● Supplied records:
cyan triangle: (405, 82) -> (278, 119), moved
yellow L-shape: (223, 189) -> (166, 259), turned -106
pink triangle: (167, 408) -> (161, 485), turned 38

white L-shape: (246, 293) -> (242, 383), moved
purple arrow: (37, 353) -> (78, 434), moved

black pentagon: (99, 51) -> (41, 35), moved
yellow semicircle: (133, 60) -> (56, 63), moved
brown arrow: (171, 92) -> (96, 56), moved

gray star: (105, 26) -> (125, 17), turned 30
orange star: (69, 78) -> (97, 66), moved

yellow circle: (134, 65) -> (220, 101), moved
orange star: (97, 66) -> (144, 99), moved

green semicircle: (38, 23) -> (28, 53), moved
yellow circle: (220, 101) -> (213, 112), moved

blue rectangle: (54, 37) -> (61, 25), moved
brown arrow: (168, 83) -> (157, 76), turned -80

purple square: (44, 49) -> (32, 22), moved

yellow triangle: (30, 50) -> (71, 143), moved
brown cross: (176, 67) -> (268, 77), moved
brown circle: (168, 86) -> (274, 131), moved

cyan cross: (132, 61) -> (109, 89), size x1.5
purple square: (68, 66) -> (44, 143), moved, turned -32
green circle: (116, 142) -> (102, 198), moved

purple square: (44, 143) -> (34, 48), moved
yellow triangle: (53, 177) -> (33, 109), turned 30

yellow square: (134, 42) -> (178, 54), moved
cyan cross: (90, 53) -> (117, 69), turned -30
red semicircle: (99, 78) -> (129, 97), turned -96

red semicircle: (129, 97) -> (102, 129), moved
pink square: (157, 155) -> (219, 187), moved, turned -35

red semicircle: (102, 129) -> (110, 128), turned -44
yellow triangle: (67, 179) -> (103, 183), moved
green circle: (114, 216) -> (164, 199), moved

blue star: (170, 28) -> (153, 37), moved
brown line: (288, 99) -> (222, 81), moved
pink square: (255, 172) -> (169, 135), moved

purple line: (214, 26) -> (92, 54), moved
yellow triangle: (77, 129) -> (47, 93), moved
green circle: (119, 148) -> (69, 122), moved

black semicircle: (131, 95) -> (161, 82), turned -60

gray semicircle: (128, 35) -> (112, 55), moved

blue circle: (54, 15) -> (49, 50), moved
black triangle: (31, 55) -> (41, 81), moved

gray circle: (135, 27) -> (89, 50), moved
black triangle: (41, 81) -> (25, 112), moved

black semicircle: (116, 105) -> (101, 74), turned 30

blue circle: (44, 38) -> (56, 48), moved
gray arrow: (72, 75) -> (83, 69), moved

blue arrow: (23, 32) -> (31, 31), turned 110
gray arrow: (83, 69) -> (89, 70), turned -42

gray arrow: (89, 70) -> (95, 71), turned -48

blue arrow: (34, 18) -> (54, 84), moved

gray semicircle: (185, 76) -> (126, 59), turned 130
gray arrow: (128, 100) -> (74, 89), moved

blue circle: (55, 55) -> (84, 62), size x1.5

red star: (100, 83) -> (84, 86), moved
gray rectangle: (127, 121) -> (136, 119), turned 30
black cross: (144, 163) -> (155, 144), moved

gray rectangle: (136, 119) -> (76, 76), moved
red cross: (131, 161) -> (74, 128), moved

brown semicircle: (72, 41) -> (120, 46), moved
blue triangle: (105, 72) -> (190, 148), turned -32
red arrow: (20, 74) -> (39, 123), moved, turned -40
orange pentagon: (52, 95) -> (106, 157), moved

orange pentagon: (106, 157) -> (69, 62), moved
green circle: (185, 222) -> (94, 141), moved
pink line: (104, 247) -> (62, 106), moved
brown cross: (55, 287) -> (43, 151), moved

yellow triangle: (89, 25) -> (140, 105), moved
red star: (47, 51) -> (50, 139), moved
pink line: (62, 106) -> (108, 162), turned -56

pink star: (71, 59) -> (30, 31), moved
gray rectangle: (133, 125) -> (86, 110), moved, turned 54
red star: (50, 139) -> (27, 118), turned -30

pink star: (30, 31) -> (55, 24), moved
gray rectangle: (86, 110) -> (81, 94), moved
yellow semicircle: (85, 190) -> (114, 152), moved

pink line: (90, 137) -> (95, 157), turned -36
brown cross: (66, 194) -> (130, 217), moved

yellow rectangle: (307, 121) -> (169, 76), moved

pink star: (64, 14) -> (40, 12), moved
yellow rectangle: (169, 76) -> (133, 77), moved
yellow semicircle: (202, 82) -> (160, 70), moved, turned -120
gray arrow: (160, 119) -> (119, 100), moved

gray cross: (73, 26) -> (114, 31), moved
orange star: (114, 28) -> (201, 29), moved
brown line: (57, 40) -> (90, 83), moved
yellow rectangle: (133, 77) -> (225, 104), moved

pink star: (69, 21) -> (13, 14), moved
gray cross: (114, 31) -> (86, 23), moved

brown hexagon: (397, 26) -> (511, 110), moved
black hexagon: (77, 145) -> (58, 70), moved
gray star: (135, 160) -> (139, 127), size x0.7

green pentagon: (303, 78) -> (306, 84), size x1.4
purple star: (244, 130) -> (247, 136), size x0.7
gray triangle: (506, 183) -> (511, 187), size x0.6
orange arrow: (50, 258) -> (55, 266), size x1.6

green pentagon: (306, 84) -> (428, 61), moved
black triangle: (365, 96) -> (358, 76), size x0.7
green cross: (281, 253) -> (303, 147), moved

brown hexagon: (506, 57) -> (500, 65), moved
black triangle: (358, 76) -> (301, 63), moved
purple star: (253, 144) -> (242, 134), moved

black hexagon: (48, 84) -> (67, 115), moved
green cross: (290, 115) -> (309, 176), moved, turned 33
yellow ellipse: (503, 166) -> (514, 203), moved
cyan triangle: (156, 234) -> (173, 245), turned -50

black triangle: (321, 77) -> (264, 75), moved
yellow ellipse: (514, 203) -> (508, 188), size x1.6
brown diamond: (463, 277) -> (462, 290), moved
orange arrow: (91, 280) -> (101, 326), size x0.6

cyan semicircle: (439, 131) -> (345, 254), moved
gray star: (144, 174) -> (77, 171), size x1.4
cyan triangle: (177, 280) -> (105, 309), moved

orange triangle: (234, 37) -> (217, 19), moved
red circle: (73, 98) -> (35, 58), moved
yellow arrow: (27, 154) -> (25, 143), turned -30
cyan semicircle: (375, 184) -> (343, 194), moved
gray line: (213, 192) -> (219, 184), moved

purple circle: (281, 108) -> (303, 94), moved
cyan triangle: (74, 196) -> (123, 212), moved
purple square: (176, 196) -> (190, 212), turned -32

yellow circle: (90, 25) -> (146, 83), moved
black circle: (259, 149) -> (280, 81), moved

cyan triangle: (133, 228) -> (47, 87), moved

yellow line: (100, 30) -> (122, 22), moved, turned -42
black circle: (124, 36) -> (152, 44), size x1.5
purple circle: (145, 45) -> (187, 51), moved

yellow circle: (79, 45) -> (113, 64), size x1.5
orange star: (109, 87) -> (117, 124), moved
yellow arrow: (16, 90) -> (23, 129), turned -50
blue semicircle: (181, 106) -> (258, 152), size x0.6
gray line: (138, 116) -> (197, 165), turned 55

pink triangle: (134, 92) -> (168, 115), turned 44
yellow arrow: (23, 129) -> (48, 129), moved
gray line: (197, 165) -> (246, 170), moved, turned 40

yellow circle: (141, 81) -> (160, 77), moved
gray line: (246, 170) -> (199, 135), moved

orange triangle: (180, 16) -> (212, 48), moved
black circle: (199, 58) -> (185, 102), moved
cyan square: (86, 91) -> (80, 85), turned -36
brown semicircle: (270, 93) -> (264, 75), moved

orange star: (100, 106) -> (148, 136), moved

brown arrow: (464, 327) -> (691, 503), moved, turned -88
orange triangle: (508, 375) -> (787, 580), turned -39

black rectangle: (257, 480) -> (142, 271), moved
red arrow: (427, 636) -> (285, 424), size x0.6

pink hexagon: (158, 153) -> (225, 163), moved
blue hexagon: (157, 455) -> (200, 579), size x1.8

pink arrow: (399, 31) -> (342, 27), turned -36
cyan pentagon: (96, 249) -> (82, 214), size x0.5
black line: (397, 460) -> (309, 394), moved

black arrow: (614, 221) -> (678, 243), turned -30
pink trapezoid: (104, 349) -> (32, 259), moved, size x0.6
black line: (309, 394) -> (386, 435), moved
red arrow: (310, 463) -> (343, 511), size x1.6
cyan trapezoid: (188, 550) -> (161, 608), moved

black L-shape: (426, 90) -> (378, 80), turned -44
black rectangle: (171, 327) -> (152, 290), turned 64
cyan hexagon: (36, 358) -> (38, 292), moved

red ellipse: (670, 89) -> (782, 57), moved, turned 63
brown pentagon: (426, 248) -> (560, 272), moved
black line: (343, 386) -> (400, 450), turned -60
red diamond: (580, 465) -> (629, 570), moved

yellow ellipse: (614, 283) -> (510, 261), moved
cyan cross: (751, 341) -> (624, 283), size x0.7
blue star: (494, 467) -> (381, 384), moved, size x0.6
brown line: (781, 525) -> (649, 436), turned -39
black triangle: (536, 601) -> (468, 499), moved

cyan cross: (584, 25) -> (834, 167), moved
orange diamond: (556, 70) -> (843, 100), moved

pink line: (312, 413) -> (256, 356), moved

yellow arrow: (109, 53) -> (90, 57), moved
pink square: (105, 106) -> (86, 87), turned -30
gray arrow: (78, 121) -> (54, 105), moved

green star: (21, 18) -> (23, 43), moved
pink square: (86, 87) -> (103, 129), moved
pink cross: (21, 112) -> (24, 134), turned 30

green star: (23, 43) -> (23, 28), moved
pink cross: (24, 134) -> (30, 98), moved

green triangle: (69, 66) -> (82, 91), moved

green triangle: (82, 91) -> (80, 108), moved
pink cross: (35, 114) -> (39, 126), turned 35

● Work to complete: Give only the number of lines in the data that include the string "pentagon".

● Response to this task: 7